GOAL:
Copy out every line of the records below, including those with no coordinates, and add -18 to each number in the answer coordinates. Leave the pictures out.

PROVIDED DATA:
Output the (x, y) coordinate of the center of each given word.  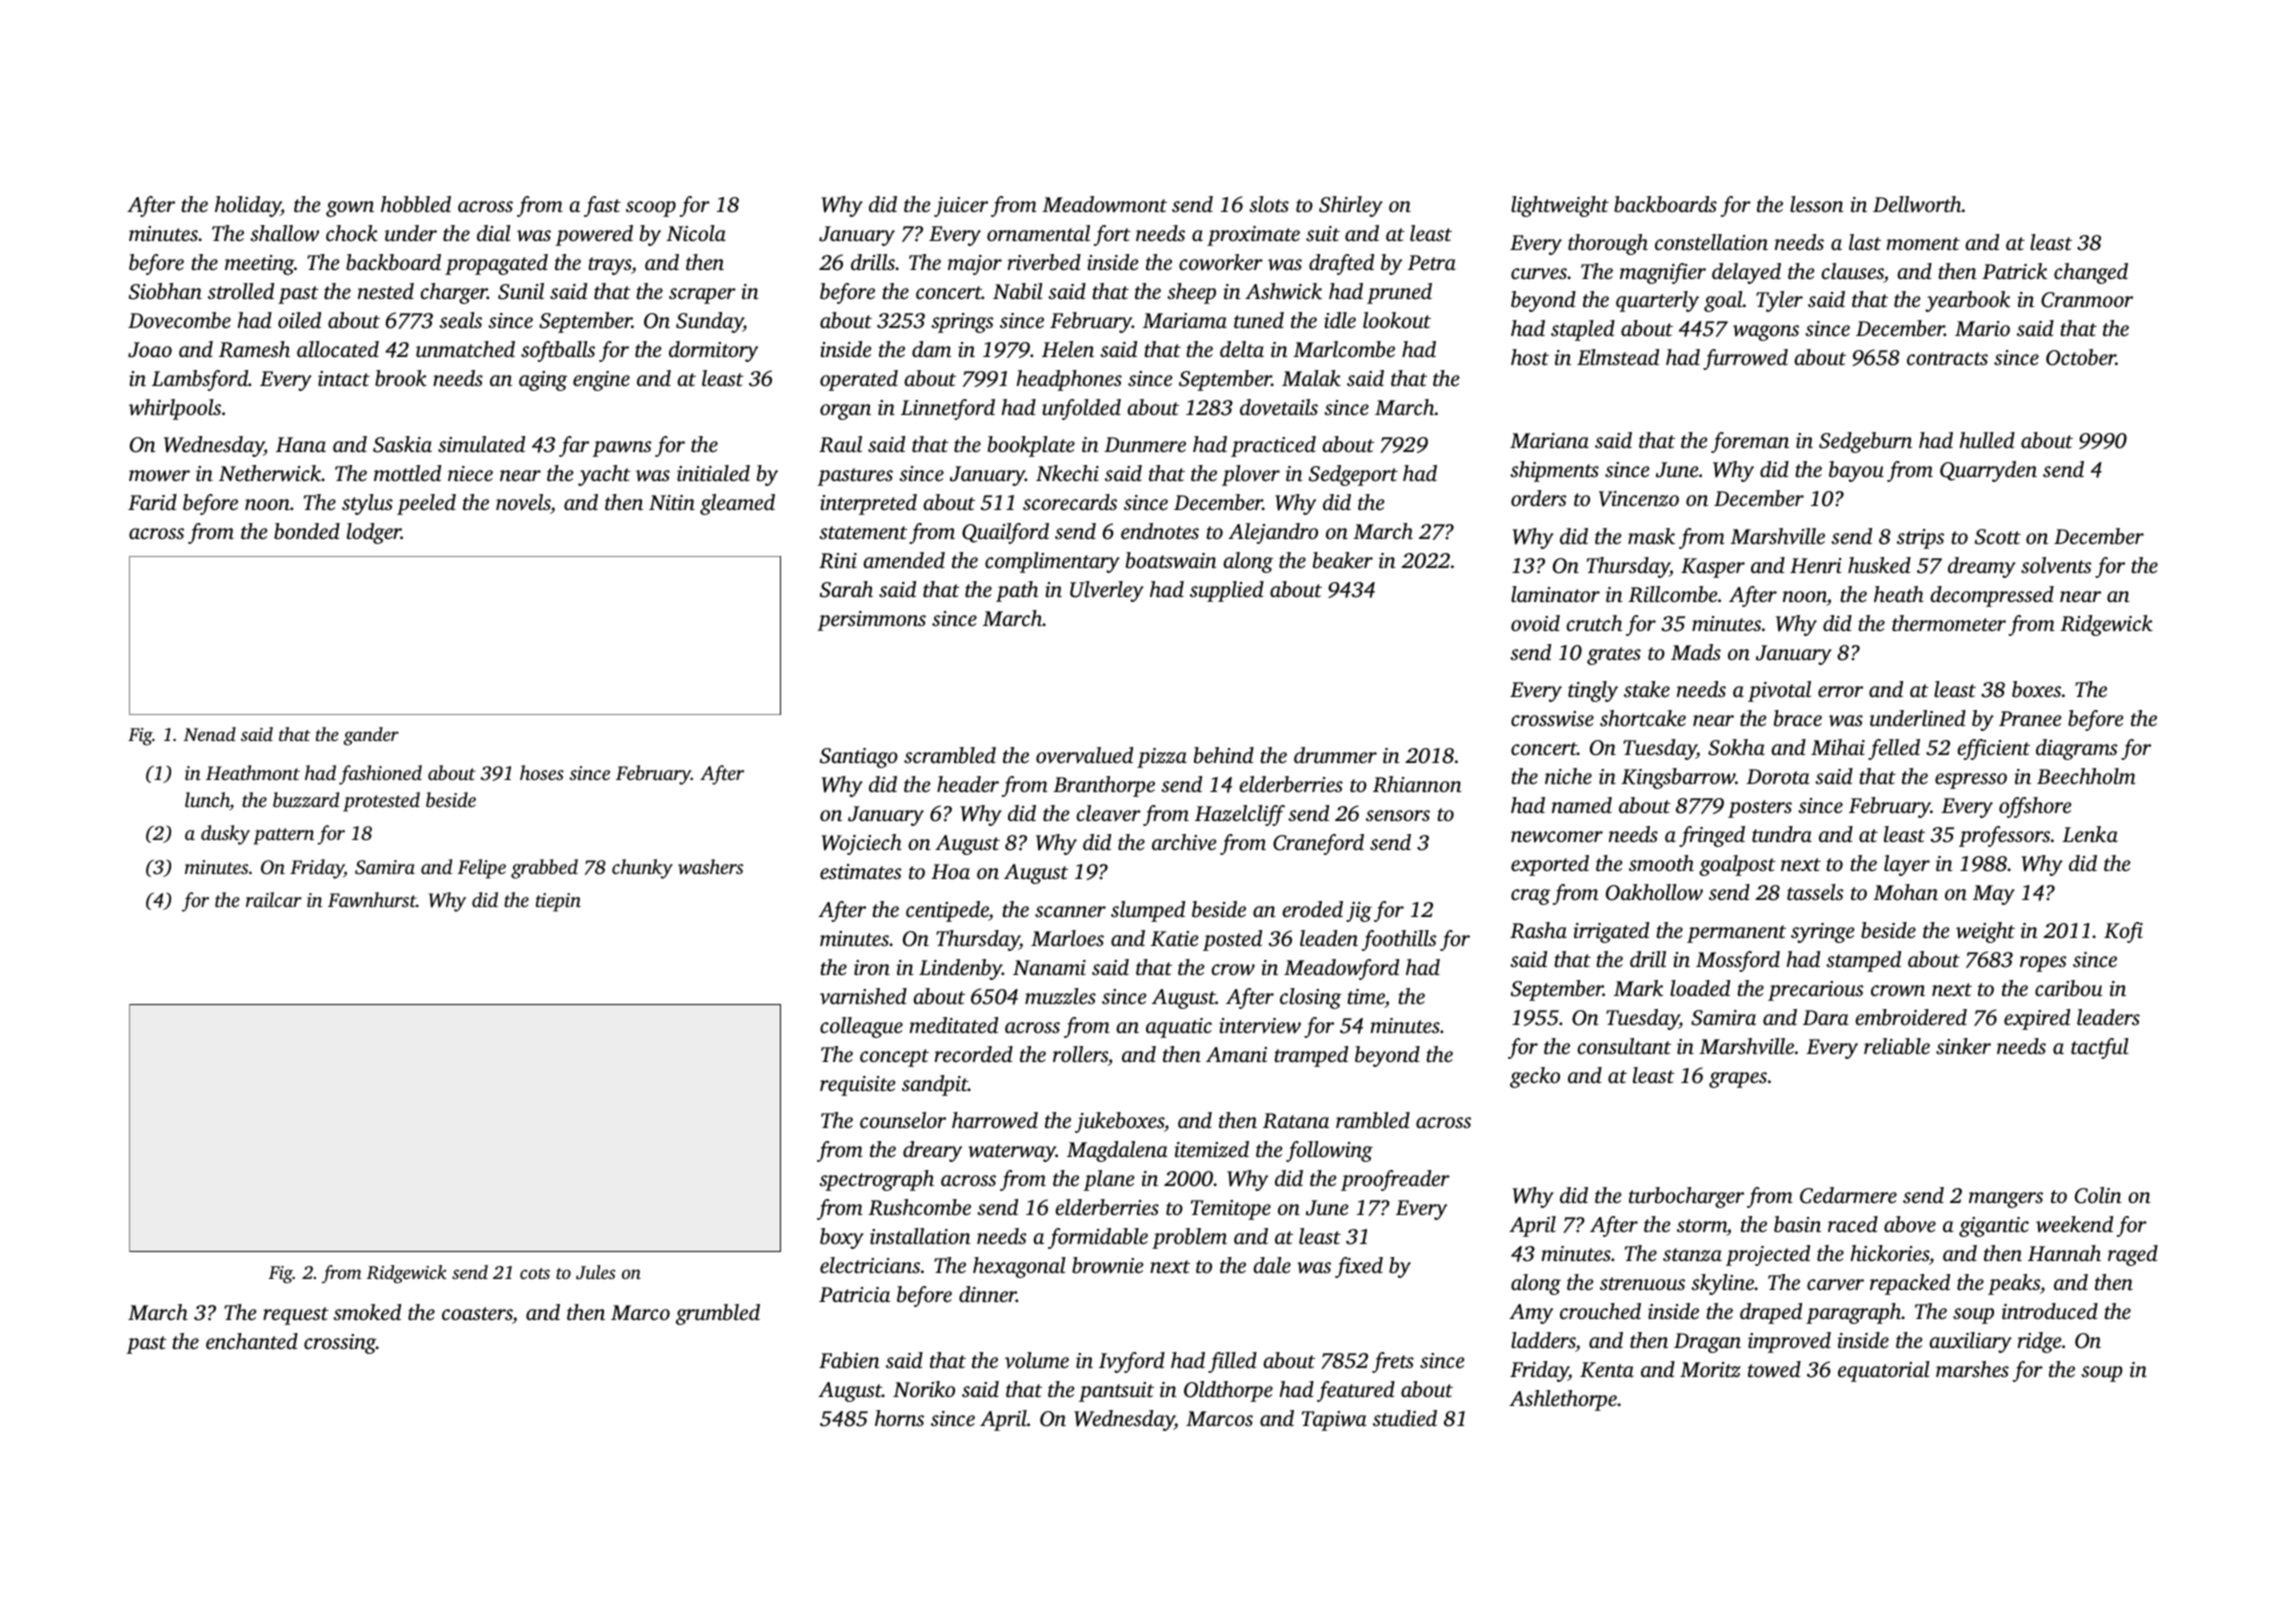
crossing (340, 1344)
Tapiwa (1334, 1421)
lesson (1817, 204)
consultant (1624, 1046)
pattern (283, 836)
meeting (259, 265)
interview (1260, 1026)
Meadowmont (1104, 204)
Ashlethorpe (1563, 1400)
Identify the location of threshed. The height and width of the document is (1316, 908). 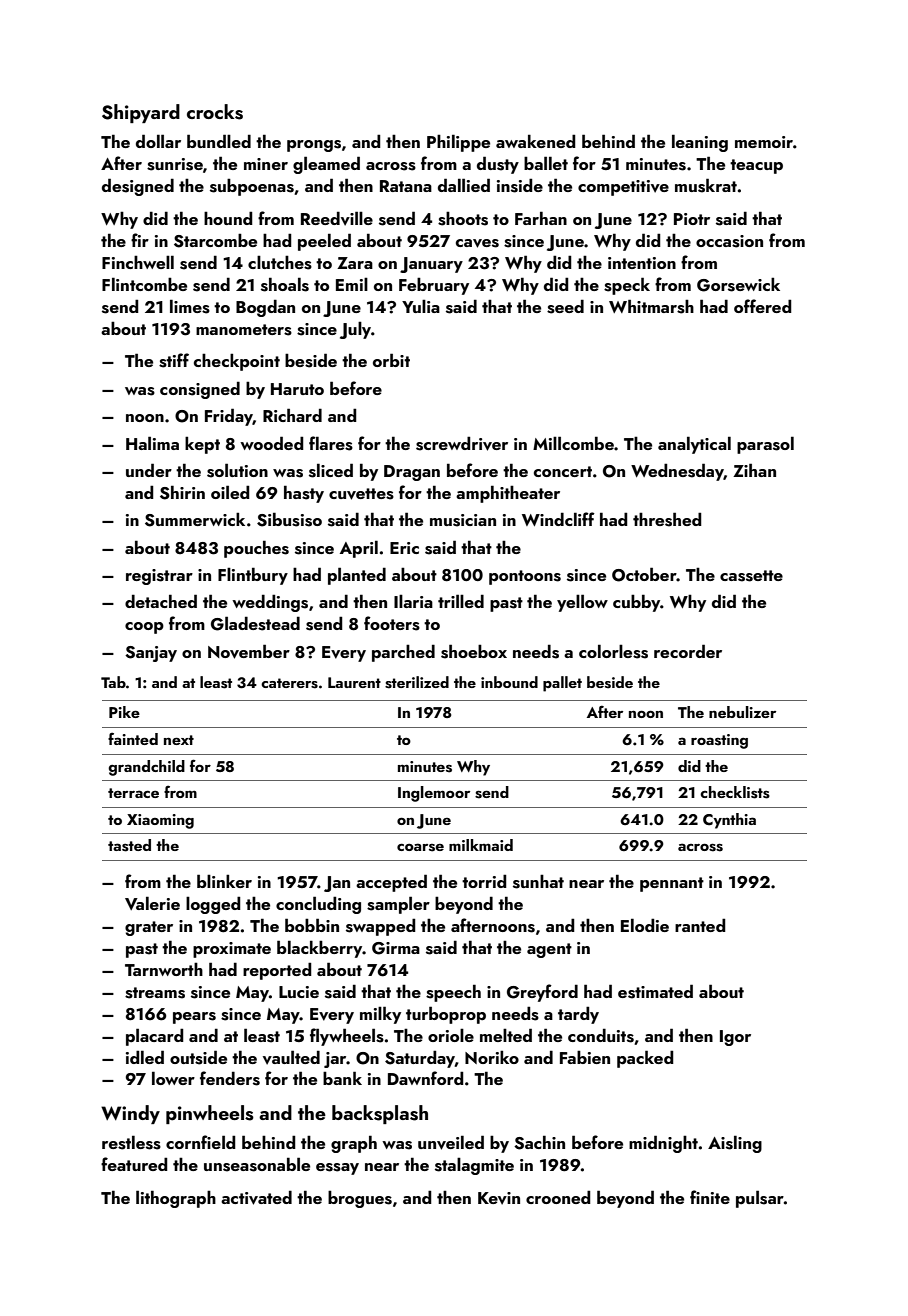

RESPONSE TO THE EXERCISE:
Output the (x, y) coordinate of the center of each given word.  
crossing (322, 1326)
Tapiwa (1316, 1403)
lesson (1799, 186)
consultant (1606, 1028)
pattern (265, 818)
meeting (241, 247)
interview (1242, 1008)
Meadowmont (1086, 186)
Ashlethorpe (1545, 1382)
Identify the location of threshed. The height and width of the document is (1316, 908). 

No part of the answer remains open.